▸ TASK DETAILS
Tally up every line in the records beneath that has "capsule", and write down only the total.
───── DATA SUPPLIED
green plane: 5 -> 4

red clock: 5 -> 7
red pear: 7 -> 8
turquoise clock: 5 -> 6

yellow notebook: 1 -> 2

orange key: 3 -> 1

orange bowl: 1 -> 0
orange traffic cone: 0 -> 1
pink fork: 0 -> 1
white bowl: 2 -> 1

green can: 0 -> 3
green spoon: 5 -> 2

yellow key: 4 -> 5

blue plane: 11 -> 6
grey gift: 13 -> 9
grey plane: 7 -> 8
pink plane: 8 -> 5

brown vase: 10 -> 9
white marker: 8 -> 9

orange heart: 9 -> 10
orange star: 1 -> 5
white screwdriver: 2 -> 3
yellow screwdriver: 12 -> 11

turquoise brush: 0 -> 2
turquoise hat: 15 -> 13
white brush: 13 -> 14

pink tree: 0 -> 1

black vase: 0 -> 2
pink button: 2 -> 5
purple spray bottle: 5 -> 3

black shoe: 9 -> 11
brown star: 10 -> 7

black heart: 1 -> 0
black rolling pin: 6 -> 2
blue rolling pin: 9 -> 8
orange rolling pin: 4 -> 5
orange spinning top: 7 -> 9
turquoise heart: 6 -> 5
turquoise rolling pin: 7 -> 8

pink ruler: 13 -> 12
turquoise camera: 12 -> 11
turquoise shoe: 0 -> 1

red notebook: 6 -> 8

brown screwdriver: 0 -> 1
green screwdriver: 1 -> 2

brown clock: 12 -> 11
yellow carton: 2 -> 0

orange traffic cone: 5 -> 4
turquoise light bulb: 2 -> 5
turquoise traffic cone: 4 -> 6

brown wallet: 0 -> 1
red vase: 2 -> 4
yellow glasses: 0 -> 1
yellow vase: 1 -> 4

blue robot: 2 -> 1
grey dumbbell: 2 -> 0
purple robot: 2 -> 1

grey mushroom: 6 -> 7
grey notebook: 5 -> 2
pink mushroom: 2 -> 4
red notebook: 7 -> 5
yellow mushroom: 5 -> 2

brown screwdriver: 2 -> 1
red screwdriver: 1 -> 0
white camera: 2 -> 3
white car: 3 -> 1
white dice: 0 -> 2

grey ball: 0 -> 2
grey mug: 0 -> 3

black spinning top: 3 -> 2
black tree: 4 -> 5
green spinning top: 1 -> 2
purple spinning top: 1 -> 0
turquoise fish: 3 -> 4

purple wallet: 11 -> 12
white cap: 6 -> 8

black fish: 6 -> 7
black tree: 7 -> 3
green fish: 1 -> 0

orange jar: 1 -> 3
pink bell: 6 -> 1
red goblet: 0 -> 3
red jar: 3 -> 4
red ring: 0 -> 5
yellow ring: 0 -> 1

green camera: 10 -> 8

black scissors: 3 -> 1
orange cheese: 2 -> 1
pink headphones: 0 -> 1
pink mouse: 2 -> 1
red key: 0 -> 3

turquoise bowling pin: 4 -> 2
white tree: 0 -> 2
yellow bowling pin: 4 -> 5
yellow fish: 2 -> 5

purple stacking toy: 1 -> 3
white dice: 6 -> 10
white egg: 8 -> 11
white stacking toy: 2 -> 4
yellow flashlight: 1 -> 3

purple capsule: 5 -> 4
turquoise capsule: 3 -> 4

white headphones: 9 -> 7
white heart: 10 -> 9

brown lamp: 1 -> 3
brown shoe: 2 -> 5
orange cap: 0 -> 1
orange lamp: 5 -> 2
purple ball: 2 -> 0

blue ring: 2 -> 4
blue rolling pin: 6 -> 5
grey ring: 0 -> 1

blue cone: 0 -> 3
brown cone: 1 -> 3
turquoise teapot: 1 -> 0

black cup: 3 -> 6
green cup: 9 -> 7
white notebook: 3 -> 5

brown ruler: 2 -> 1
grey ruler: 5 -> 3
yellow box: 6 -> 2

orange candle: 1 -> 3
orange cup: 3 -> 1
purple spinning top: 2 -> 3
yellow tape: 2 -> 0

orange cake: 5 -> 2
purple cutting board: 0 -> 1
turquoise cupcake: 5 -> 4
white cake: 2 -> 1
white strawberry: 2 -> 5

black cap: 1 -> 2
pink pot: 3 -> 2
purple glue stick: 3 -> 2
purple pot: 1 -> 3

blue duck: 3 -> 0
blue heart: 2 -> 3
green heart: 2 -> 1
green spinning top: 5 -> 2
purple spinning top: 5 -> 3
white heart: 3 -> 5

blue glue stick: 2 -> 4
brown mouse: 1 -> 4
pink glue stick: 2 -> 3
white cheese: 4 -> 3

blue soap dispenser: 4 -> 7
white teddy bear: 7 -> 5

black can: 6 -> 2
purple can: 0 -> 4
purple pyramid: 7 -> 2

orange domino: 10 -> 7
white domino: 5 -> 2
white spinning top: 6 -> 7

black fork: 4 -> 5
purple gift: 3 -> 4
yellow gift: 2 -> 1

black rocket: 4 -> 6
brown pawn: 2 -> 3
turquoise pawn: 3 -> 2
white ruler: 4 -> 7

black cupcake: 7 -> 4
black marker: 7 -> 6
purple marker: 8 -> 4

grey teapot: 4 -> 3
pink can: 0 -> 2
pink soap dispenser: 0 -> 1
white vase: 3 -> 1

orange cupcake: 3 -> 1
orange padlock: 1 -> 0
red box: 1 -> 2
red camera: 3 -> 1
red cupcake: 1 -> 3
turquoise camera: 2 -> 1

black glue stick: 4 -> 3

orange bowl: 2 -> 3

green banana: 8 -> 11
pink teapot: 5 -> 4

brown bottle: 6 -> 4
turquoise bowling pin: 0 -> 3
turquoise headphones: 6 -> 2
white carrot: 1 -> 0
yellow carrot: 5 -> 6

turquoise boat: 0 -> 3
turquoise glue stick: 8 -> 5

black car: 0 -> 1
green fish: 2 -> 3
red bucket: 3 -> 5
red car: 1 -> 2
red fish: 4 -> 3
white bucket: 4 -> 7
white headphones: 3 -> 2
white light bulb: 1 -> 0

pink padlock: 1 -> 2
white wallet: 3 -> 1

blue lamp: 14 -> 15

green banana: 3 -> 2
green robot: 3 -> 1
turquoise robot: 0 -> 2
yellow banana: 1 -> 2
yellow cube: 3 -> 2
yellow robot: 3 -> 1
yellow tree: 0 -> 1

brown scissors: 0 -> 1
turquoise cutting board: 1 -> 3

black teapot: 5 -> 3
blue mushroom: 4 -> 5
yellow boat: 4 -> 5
──────────
▸ REPLY
2